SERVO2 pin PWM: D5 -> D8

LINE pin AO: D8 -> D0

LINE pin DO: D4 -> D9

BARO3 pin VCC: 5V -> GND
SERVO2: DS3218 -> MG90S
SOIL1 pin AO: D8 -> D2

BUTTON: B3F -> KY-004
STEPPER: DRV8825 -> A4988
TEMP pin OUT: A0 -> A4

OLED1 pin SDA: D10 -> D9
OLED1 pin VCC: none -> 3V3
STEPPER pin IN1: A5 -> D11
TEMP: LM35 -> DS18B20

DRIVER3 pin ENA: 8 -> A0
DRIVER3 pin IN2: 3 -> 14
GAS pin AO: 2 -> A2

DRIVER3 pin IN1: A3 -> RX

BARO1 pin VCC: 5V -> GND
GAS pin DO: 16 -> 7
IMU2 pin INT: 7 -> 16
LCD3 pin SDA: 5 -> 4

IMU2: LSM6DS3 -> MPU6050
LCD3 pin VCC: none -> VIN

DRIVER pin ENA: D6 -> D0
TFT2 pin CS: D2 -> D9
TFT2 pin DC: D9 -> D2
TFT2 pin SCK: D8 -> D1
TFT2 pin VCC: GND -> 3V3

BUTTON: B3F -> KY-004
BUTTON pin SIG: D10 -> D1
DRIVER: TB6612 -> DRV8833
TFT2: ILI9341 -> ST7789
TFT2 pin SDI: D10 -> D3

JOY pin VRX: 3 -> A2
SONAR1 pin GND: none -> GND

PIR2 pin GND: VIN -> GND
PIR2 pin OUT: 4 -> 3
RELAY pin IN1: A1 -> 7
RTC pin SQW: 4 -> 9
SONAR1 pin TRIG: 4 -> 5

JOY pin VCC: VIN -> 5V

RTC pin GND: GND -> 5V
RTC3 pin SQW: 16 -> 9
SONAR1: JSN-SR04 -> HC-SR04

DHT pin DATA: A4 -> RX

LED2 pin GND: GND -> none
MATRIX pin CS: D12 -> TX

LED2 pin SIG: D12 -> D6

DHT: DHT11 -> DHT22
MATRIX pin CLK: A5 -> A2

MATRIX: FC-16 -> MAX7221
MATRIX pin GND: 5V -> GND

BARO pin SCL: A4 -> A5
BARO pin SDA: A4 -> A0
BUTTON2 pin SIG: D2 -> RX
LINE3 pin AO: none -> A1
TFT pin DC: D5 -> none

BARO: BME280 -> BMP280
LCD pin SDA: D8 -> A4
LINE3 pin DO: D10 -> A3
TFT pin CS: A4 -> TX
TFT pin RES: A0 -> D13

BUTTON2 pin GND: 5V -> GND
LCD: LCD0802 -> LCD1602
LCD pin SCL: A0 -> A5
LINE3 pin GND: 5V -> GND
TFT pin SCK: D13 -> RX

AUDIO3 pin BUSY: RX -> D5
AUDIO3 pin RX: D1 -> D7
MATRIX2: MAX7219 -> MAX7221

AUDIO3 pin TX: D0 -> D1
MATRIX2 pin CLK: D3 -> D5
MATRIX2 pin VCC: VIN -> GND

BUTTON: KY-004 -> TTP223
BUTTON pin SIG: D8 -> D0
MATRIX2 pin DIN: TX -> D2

──────────

## What to work on
Transcribe the full listing exactly, leaving out no line.

## Answer box
SERVO2 pin PWM: D5 -> D8

LINE pin AO: D8 -> D0

LINE pin DO: D4 -> D9

BARO3 pin VCC: 5V -> GND
SERVO2: DS3218 -> MG90S
SOIL1 pin AO: D8 -> D2

BUTTON: B3F -> KY-004
STEPPER: DRV8825 -> A4988
TEMP pin OUT: A0 -> A4

OLED1 pin SDA: D10 -> D9
OLED1 pin VCC: none -> 3V3
STEPPER pin IN1: A5 -> D11
TEMP: LM35 -> DS18B20

DRIVER3 pin ENA: 8 -> A0
DRIVER3 pin IN2: 3 -> 14
GAS pin AO: 2 -> A2

DRIVER3 pin IN1: A3 -> RX

BARO1 pin VCC: 5V -> GND
GAS pin DO: 16 -> 7
IMU2 pin INT: 7 -> 16
LCD3 pin SDA: 5 -> 4

IMU2: LSM6DS3 -> MPU6050
LCD3 pin VCC: none -> VIN

DRIVER pin ENA: D6 -> D0
TFT2 pin CS: D2 -> D9
TFT2 pin DC: D9 -> D2
TFT2 pin SCK: D8 -> D1
TFT2 pin VCC: GND -> 3V3

BUTTON: B3F -> KY-004
BUTTON pin SIG: D10 -> D1
DRIVER: TB6612 -> DRV8833
TFT2: ILI9341 -> ST7789
TFT2 pin SDI: D10 -> D3

JOY pin VRX: 3 -> A2
SONAR1 pin GND: none -> GND

PIR2 pin GND: VIN -> GND
PIR2 pin OUT: 4 -> 3
RELAY pin IN1: A1 -> 7
RTC pin SQW: 4 -> 9
SONAR1 pin TRIG: 4 -> 5

JOY pin VCC: VIN -> 5V

RTC pin GND: GND -> 5V
RTC3 pin SQW: 16 -> 9
SONAR1: JSN-SR04 -> HC-SR04

DHT pin DATA: A4 -> RX

LED2 pin GND: GND -> none
MATRIX pin CS: D12 -> TX

LED2 pin SIG: D12 -> D6

DHT: DHT11 -> DHT22
MATRIX pin CLK: A5 -> A2

MATRIX: FC-16 -> MAX7221
MATRIX pin GND: 5V -> GND

BARO pin SCL: A4 -> A5
BARO pin SDA: A4 -> A0
BUTTON2 pin SIG: D2 -> RX
LINE3 pin AO: none -> A1
TFT pin DC: D5 -> none

BARO: BME280 -> BMP280
LCD pin SDA: D8 -> A4
LINE3 pin DO: D10 -> A3
TFT pin CS: A4 -> TX
TFT pin RES: A0 -> D13

BUTTON2 pin GND: 5V -> GND
LCD: LCD0802 -> LCD1602
LCD pin SCL: A0 -> A5
LINE3 pin GND: 5V -> GND
TFT pin SCK: D13 -> RX

AUDIO3 pin BUSY: RX -> D5
AUDIO3 pin RX: D1 -> D7
MATRIX2: MAX7219 -> MAX7221

AUDIO3 pin TX: D0 -> D1
MATRIX2 pin CLK: D3 -> D5
MATRIX2 pin VCC: VIN -> GND

BUTTON: KY-004 -> TTP223
BUTTON pin SIG: D8 -> D0
MATRIX2 pin DIN: TX -> D2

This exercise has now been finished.